- _Required task_
Can you write out each of the rows below word for word, leaving the pictures out?

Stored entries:
___

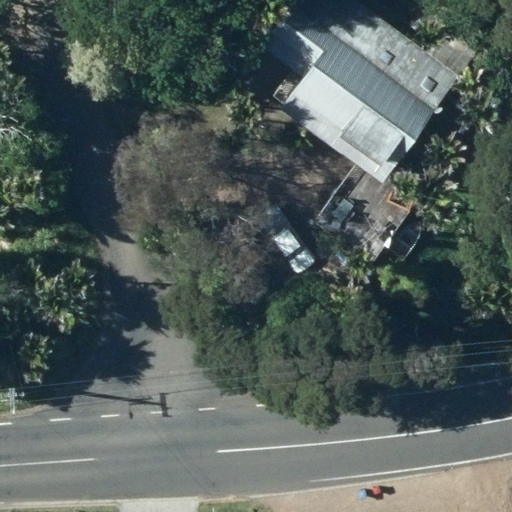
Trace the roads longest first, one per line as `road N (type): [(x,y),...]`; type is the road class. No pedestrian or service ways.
road 1 (residential): [(211,447),(14,0)]
road 2 (tertiary): [(211,447),(395,436),(511,413)]
road 3 (tertiary): [(0,465),(211,447)]
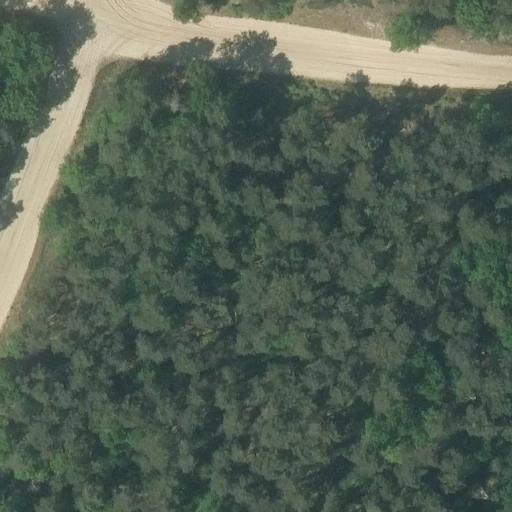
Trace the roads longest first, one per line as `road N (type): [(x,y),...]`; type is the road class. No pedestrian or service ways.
road 1 (track): [(62,0),(201,33),(511,72)]
road 2 (track): [(0,268),(78,52),(85,0)]
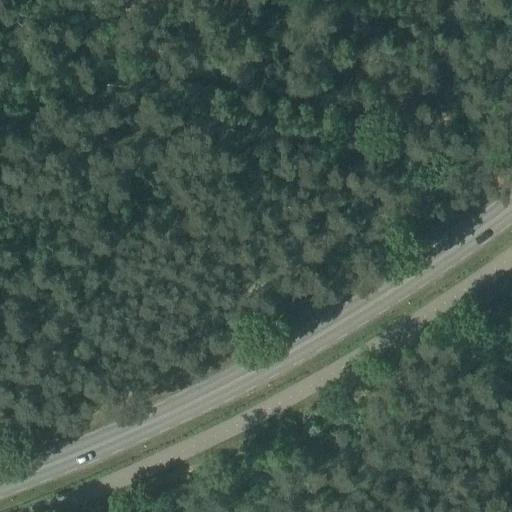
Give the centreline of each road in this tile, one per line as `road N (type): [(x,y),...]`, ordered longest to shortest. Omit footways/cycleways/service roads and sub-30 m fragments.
road 1 (primary): [(0,479),(169,406),(399,272),(511,189)]
road 2 (unknown): [(451,0),(442,108),(427,133),(22,0)]
road 3 (unclassified): [(37,511),(234,418),(511,261)]
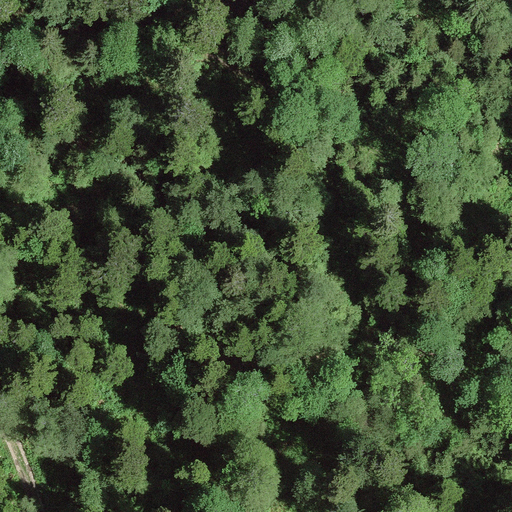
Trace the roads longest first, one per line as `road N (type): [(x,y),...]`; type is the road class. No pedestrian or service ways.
road 1 (track): [(178,0),(163,20),(187,46),(511,236)]
road 2 (track): [(260,0),(163,20),(0,34)]
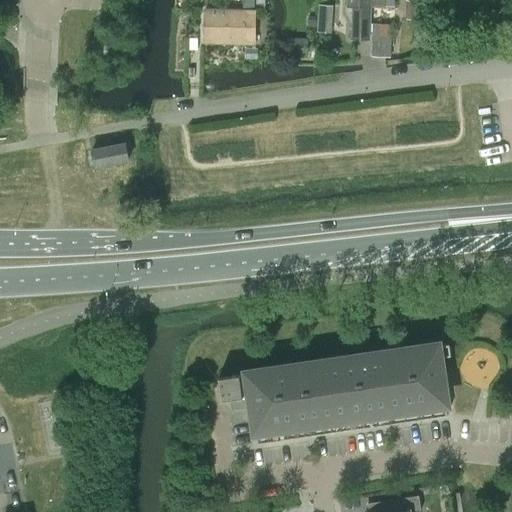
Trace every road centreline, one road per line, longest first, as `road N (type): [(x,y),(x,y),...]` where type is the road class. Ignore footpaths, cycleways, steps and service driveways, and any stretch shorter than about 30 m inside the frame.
road 1 (primary): [(0,280),(428,234),(482,220)]
road 2 (primary): [(482,220),(433,215),(172,241),(0,247)]
road 3 (residential): [(161,120),(511,62)]
road 4 (residential): [(321,479),(460,455),(511,458)]
road 5 (residential): [(216,414),(227,494),(321,479)]
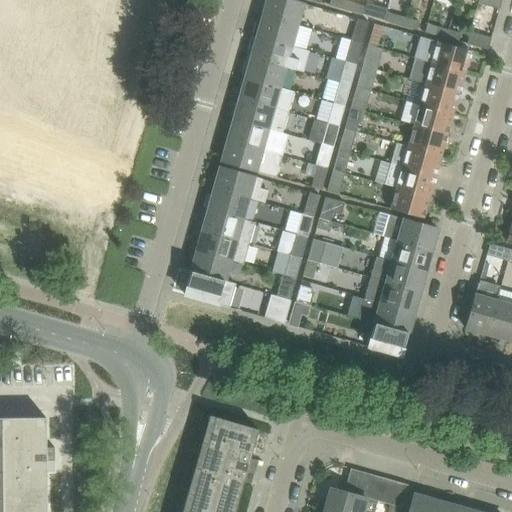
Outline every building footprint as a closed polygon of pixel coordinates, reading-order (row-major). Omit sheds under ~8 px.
[(290,0),(267,0),(264,15),(296,25),(302,3),(290,0)] [(342,8),(344,0),(331,0),(330,5),(342,8)] [(363,14),(365,5),(346,0),(344,0),(342,8),(363,14)] [(478,0),(478,3),(499,9),(501,0),(478,0)] [(366,2),(365,5),(363,14),(383,20),(386,11),(387,7),(366,2)] [(386,12),(383,20),(404,26),(406,18),(386,12)] [(290,45),(296,25),(264,15),(262,22),(256,21),(252,34),(258,36),(290,45)] [(406,18),(404,26),(419,30),(421,22),(406,18)] [(354,41),(364,44),(370,22),(360,20),(354,41)] [(375,24),(371,38),(381,41),(385,27),(375,24)] [(427,24),(425,32),(446,38),(448,29),(427,24)] [(448,29),(446,38),(461,42),(463,34),(448,29)] [(472,45),(488,49),(491,38),(470,32),(466,43),(472,45)] [(290,45),(258,36),(257,38),(251,36),(248,50),(253,52),(252,57),(284,66),(305,72),(311,51),(290,45)] [(414,58),(431,63),(465,72),(471,51),(420,37),(420,38),(422,39),(417,58),(414,57),(414,58)] [(364,44),(354,41),(349,57),(359,60),(364,44)] [(363,66),(378,70),(383,49),(369,45),(363,66)] [(247,76),(246,78),(279,87),(284,66),(252,57),(250,62),(245,60),(241,74),(247,76)] [(352,85),(358,64),(346,61),(341,82),(352,85)] [(425,84),(459,93),(465,72),(431,63),(425,84)] [(378,70),(363,66),(357,87),(373,91),(378,70)] [(279,87),(246,78),(240,98),(290,112),(296,92),(279,87)] [(346,106),(352,85),(341,82),(335,103),(346,106)] [(453,114),(459,93),(425,84),(419,104),(453,114)] [(367,112),(373,91),(357,87),(351,108),(364,111),(367,112)] [(240,98),(234,119),(267,129),(284,133),(290,112),(240,98)] [(413,125),(447,135),(453,114),(419,104),(413,125)] [(364,111),(351,108),(345,128),(358,132),(364,111)] [(340,127),(343,117),(333,114),(330,124),(340,127)] [(234,119),(228,140),(261,149),(267,129),(234,119)] [(337,137),(340,127),(330,124),(327,134),(337,137)] [(441,155),(447,135),(413,125),(407,146),(441,155)] [(352,153),(358,132),(345,128),(339,149),(352,153)] [(228,140),(222,161),(276,177),(279,167),(273,165),(276,154),(261,149),(228,140)] [(435,176),(441,155),(407,146),(398,143),(393,164),(435,176)] [(352,153),(339,149),(334,170),(346,173),(352,153)] [(321,156),(318,165),(328,168),(331,158),(321,156)] [(387,185),(396,187),(429,197),(435,176),(393,164),(387,185)] [(322,190),(328,168),(318,165),(312,187),(322,190)] [(221,167),(215,189),(247,198),(265,203),(268,190),(260,188),(262,179),(221,167)] [(340,195),(346,173),(334,170),(328,191),(340,195)] [(423,218),(429,197),(396,187),(390,209),(423,218)] [(209,209),(209,210),(242,219),(247,198),(215,189),(213,196),(207,194),(203,208),(209,209)] [(310,192),(304,214),(313,216),(319,195),(310,192)] [(320,218),(331,222),(334,213),(342,215),(346,203),(326,197),(320,218)] [(242,219),(209,210),(203,230),(252,244),(257,223),(242,219)] [(308,237),(313,216),(304,214),(298,235),(308,237)] [(383,236),(431,250),(437,228),(422,224),(389,215),(383,236)] [(331,222),(320,218),(317,228),(329,231),(331,222)] [(197,251),(230,260),(246,265),(252,244),(203,230),(197,251)] [(292,255),(302,258),(308,237),(298,235),(292,255)] [(308,260),(319,263),(321,264),(327,243),(314,239),(308,260)] [(398,241),(393,261),(425,271),(431,250),(398,241)] [(511,250),(490,243),(486,255),(508,261),(511,250)] [(230,260),(197,251),(191,272),(236,284),(224,281),(230,260)] [(296,279),(302,258),(292,255),(287,276),(296,279)] [(374,278),(419,291),(425,271),(393,261),(380,258),(374,278)] [(314,279),(319,263),(308,260),(304,276),(314,279)] [(236,284),(191,272),(185,294),(185,295),(229,307),(236,284)] [(281,297),(290,300),(296,279),(287,276),(282,275),(276,296),(281,297)] [(414,312),(419,291),(374,278),(368,299),(414,312)] [(500,289),(478,282),(465,328),(487,334),(497,301),(500,289)] [(300,285),(296,301),(303,304),(308,305),(312,289),(301,285),(300,285)] [(283,323),(290,300),(281,297),(275,320),(283,323)] [(360,320),(375,324),(408,333),(414,312),(368,299),(366,299),(360,320)] [(511,324),(511,305),(497,301),(487,334),(508,340),(511,324)] [(293,312),(289,324),(297,326),(300,314),(293,312)] [(401,356),(408,333),(375,324),(368,347),(401,356)] [(187,493),(236,506),(246,471),(254,473),(258,460),(250,458),(258,429),(209,415),(208,420),(214,421),(194,491),(188,489),(187,493)] [(46,439),(46,417),(0,417),(0,422),(1,422),(2,494),(0,494),(0,497),(47,497),(46,472),(46,461),(55,461),(54,447),(46,447),(46,439)] [(351,469),(350,468),(344,491),(355,495),(362,472),(351,469)] [(373,475),(362,472),(355,495),(366,498),(366,497),(367,497),(373,475)] [(385,478),(373,475),(367,497),(379,500),(385,478)] [(385,478),(379,500),(390,504),(397,481),(385,478)] [(397,481),(390,504),(402,507),(408,485),(397,481)] [(332,488),(326,511),(327,511),(361,511),(366,498),(355,495),(344,491),(332,488)] [(234,511),(236,506),(187,493),(187,496),(192,498),(188,511),(234,511)] [(413,496),(408,511),(433,511),(437,502),(413,496)] [(46,511),(47,497),(0,497),(0,501),(2,501),(1,511),(46,511)] [(433,511),(459,511),(460,509),(437,502),(433,511)]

___

- _Response_
Trace the roads longest first, one per line as `road N (type): [(x,y),...]`; type is the road class. No pedestrian or service ways.
road 1 (residential): [(211,447),(14,0)]
road 2 (tertiary): [(211,447),(395,436),(511,413)]
road 3 (tertiary): [(0,465),(211,447)]
Trace the roads longest first, one per line as `road N (type): [(x,y),...]`; type is the road class. No pedestrian or service ways.
road 1 (track): [(62,0),(201,33),(511,72)]
road 2 (track): [(0,268),(78,52),(85,0)]
Give the centreline of each road in this tile, one per line as `road N (type): [(x,y),...]`, ordered longest to shortest. Omit footways/cycleways/service roads and sub-30 m fragments.
road 1 (primary): [(0,479),(169,406),(399,272),(511,189)]
road 2 (unknown): [(451,0),(442,108),(427,133),(22,0)]
road 3 (unclassified): [(37,511),(234,418),(511,261)]
Trace the roads longest first, one per line as `road N (type): [(x,y),...]`; type is the road class. No pedestrian or service ways.
road 1 (track): [(178,0),(163,20),(187,46),(511,236)]
road 2 (track): [(260,0),(163,20),(0,34)]
Trace every road centreline, one road per line, longest first, as `road N (type): [(x,y),(x,y),...]` where type is the road class. Ignore footpaths, cycleways, steps and service driveways, and any stretch shorter than about 30 m inside the frame.
road 1 (primary): [(0,280),(428,234),(482,220)]
road 2 (primary): [(482,220),(433,215),(172,241),(0,247)]
road 3 (residential): [(161,120),(511,62)]
road 4 (residential): [(321,479),(460,455),(511,458)]
road 5 (residential): [(216,414),(227,494),(321,479)]
Outline every building footprint as a closed polygon of pixel coordinates, reading-order (row-major). Omit sheds under ~8 px.
[(290,0),(267,0),(264,15),(296,25),(302,3),(290,0)] [(342,8),(344,0),(331,0),(330,5),(342,8)] [(363,14),(365,5),(346,0),(344,0),(342,8),(363,14)] [(478,0),(478,3),(499,9),(501,0),(478,0)] [(366,2),(365,5),(363,14),(383,20),(386,11),(387,7),(366,2)] [(386,12),(383,20),(404,26),(406,18),(386,12)] [(290,45),(296,25),(264,15),(262,22),(256,21),(252,34),(258,36),(290,45)] [(406,18),(404,26),(419,30),(421,22),(406,18)] [(354,41),(364,44),(370,22),(360,20),(354,41)] [(375,24),(371,38),(381,41),(385,27),(375,24)] [(427,24),(425,32),(446,38),(448,29),(427,24)] [(448,29),(446,38),(461,42),(463,34),(448,29)] [(472,45),(488,49),(491,38),(470,32),(466,43),(472,45)] [(290,45),(258,36),(257,38),(251,36),(248,50),(253,52),(252,57),(284,66),(305,72),(311,51),(290,45)] [(414,58),(431,63),(465,72),(471,51),(420,37),(420,38),(422,39),(417,58),(414,57),(414,58)] [(364,44),(354,41),(349,57),(359,60),(364,44)] [(363,66),(378,70),(383,49),(369,45),(363,66)] [(247,76),(246,78),(279,87),(284,66),(252,57),(250,62),(245,60),(241,74),(247,76)] [(352,85),(358,64),(346,61),(341,82),(352,85)] [(425,84),(459,93),(465,72),(431,63),(425,84)] [(378,70),(363,66),(357,87),(373,91),(378,70)] [(279,87),(246,78),(240,98),(290,112),(296,92),(279,87)] [(346,106),(352,85),(341,82),(335,103),(346,106)] [(453,114),(459,93),(425,84),(419,104),(453,114)] [(367,112),(373,91),(357,87),(351,108),(364,111),(367,112)] [(240,98),(234,119),(267,129),(284,133),(290,112),(240,98)] [(413,125),(447,135),(453,114),(419,104),(413,125)] [(364,111),(351,108),(345,128),(358,132),(364,111)] [(340,127),(343,117),(333,114),(330,124),(340,127)] [(234,119),(228,140),(261,149),(267,129),(234,119)] [(337,137),(340,127),(330,124),(327,134),(337,137)] [(441,155),(447,135),(413,125),(407,146),(441,155)] [(352,153),(358,132),(345,128),(339,149),(352,153)] [(228,140),(222,161),(276,177),(279,167),(273,165),(276,154),(261,149),(228,140)] [(435,176),(441,155),(407,146),(398,143),(393,164),(435,176)] [(352,153),(339,149),(334,170),(346,173),(352,153)] [(321,156),(318,165),(328,168),(331,158),(321,156)] [(387,185),(396,187),(429,197),(435,176),(393,164),(387,185)] [(322,190),(328,168),(318,165),(312,187),(322,190)] [(221,167),(215,189),(247,198),(265,203),(268,190),(260,188),(262,179),(221,167)] [(340,195),(346,173),(334,170),(328,191),(340,195)] [(423,218),(429,197),(396,187),(390,209),(423,218)] [(209,209),(209,210),(242,219),(247,198),(215,189),(213,196),(207,194),(203,208),(209,209)] [(310,192),(304,214),(313,216),(319,195),(310,192)] [(320,218),(331,222),(334,213),(342,215),(346,203),(326,197),(320,218)] [(242,219),(209,210),(203,230),(252,244),(257,223),(242,219)] [(308,237),(313,216),(304,214),(298,235),(308,237)] [(383,236),(431,250),(437,228),(422,224),(389,215),(383,236)] [(331,222),(320,218),(317,228),(329,231),(331,222)] [(197,251),(230,260),(246,265),(252,244),(203,230),(197,251)] [(292,255),(302,258),(308,237),(298,235),(292,255)] [(308,260),(319,263),(321,264),(327,243),(314,239),(308,260)] [(398,241),(393,261),(425,271),(431,250),(398,241)] [(511,250),(490,243),(486,255),(508,261),(511,250)] [(230,260),(197,251),(191,272),(236,284),(224,281),(230,260)] [(296,279),(302,258),(292,255),(287,276),(296,279)] [(374,278),(419,291),(425,271),(393,261),(380,258),(374,278)] [(314,279),(319,263),(308,260),(304,276),(314,279)] [(236,284),(191,272),(185,294),(185,295),(229,307),(236,284)] [(281,297),(290,300),(296,279),(287,276),(282,275),(276,296),(281,297)] [(414,312),(419,291),(374,278),(368,299),(414,312)] [(500,289),(478,282),(465,328),(487,334),(497,301),(500,289)] [(300,285),(296,301),(303,304),(308,305),(312,289),(301,285),(300,285)] [(283,323),(290,300),(281,297),(275,320),(283,323)] [(360,320),(375,324),(408,333),(414,312),(368,299),(366,299),(360,320)] [(511,324),(511,305),(497,301),(487,334),(508,340),(511,324)] [(293,312),(289,324),(297,326),(300,314),(293,312)] [(401,356),(408,333),(375,324),(368,347),(401,356)] [(187,493),(236,506),(246,471),(254,473),(258,460),(250,458),(258,429),(209,415),(208,420),(214,421),(194,491),(188,489),(187,493)] [(46,439),(46,417),(0,417),(0,422),(1,422),(2,494),(0,494),(0,497),(47,497),(46,472),(46,461),(55,461),(54,447),(46,447),(46,439)] [(351,469),(350,468),(344,491),(355,495),(362,472),(351,469)] [(373,475),(362,472),(355,495),(366,498),(366,497),(367,497),(373,475)] [(385,478),(373,475),(367,497),(379,500),(385,478)] [(385,478),(379,500),(390,504),(397,481),(385,478)] [(397,481),(390,504),(402,507),(408,485),(397,481)] [(332,488),(326,511),(327,511),(361,511),(366,498),(355,495),(344,491),(332,488)] [(234,511),(236,506),(187,493),(187,496),(192,498),(188,511),(234,511)] [(413,496),(408,511),(433,511),(437,502),(413,496)] [(46,511),(47,497),(0,497),(0,501),(2,501),(1,511),(46,511)] [(433,511),(459,511),(460,509),(437,502),(433,511)]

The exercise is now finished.